Omitting all pictures, print the lines of the listing from the one containing "purple circle: (260, 142)" through the final line, both ends included, with no other text.

━━━━━ Dataset extract

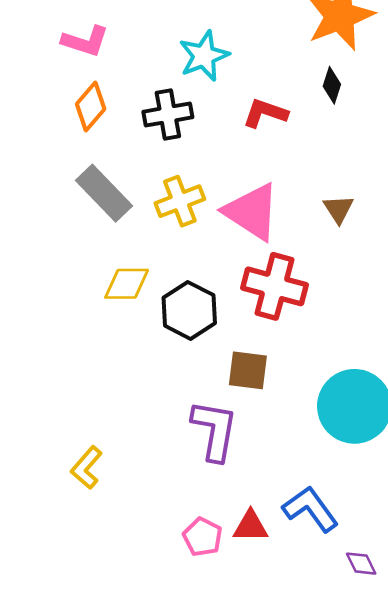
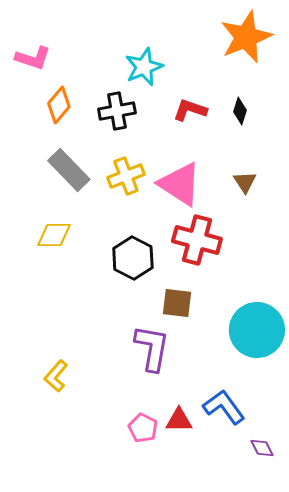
pink L-shape: (85, 41) -> (33, 58), moved
black diamond: (332, 85) -> (240, 111), moved
yellow diamond: (127, 284) -> (54, 235), moved

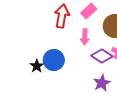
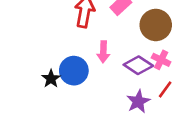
pink arrow: (85, 37) -> (103, 52), moved

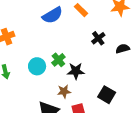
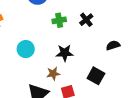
black semicircle: (123, 49) -> (113, 45), moved
green cross: (58, 60) -> (59, 20), moved, turned 32

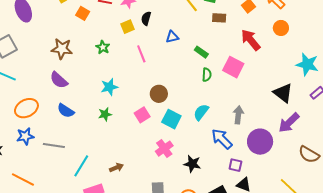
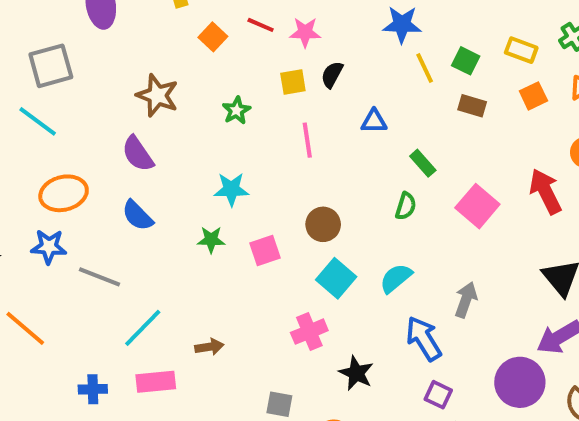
red arrow: (251, 40) -> (545, 191), moved
green semicircle: (207, 75) -> (406, 206), moved
pink square: (142, 115) -> (265, 251), moved
purple circle: (260, 142) -> (520, 382), moved

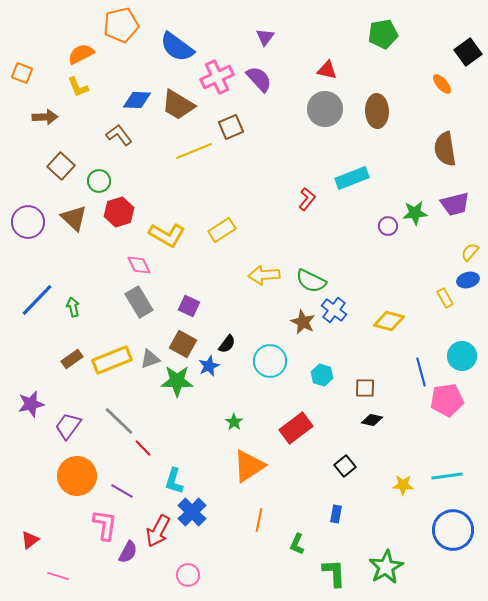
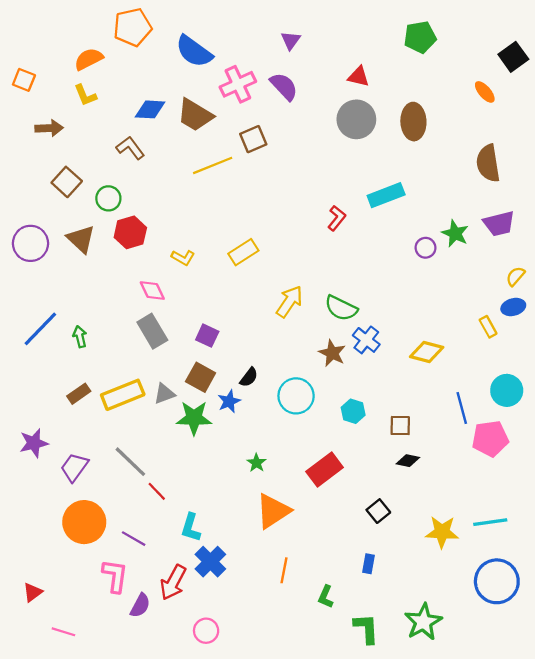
green star: (415, 213) -> (455, 233), turned 30
yellow L-shape: (167, 235) -> (183, 258), size x0.6
yellow arrow: (264, 275) -> (289, 302), turned 128
yellow star: (403, 485) -> (442, 532), size x1.4

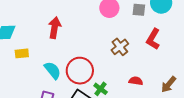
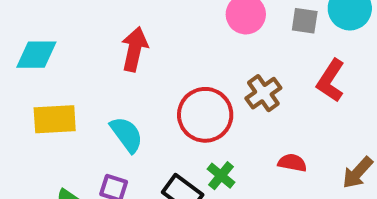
yellow rectangle: (22, 53) -> (55, 119), moved, size x1.5
red circle: (80, 71) -> (205, 115), moved

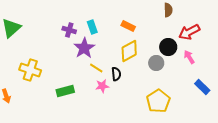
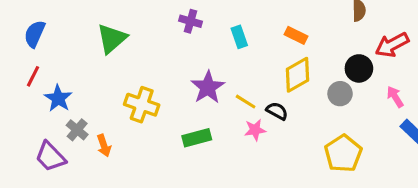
purple cross: (69, 30) -> (190, 21), moved
purple star: (84, 48) -> (208, 87), moved
pink arrow: (189, 57) -> (395, 97), moved
black semicircle: (116, 74) -> (277, 111), turned -56

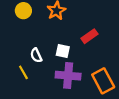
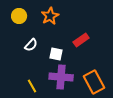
white semicircle: (36, 55) -> (31, 45), moved, turned -112
yellow line: (23, 72) -> (32, 86), moved

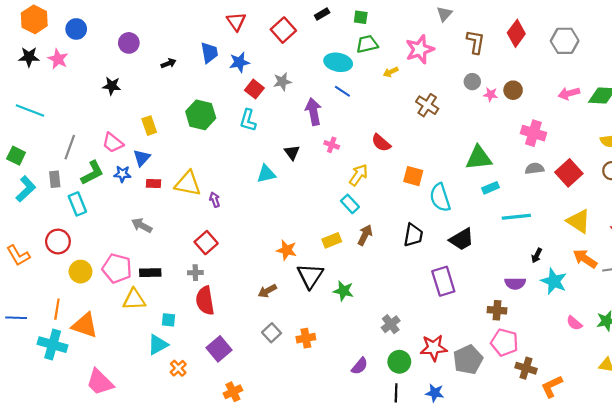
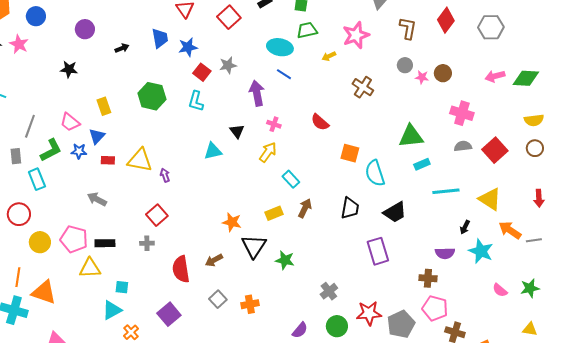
yellow arrow: (359, 175) -> (268, 152), moved
yellow triangle: (579, 221) -> (490, 199), moved
red semicircle: (205, 301) -> (181, 269), moved

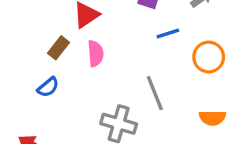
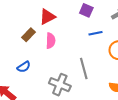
blue semicircle: (48, 87) -> (24, 67), moved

━━━━━━━━━━

» Answer to this task
purple circle: (260, 142) -> (520, 382), moved

green star: (415, 213) -> (455, 233), turned 30
yellow L-shape: (167, 235) -> (183, 258), size x0.6
yellow arrow: (264, 275) -> (289, 302), turned 128
yellow star: (403, 485) -> (442, 532), size x1.4

yellow rectangle: (22, 53) -> (55, 119), moved, size x1.5
red circle: (80, 71) -> (205, 115), moved

purple cross: (69, 30) -> (190, 21), moved
purple star: (84, 48) -> (208, 87), moved
pink arrow: (189, 57) -> (395, 97), moved
black semicircle: (116, 74) -> (277, 111), turned -56

white semicircle: (36, 55) -> (31, 45), moved, turned -112
yellow line: (23, 72) -> (32, 86), moved

yellow arrow: (359, 175) -> (268, 152), moved
yellow triangle: (579, 221) -> (490, 199), moved
red semicircle: (205, 301) -> (181, 269), moved

blue semicircle: (48, 87) -> (24, 67), moved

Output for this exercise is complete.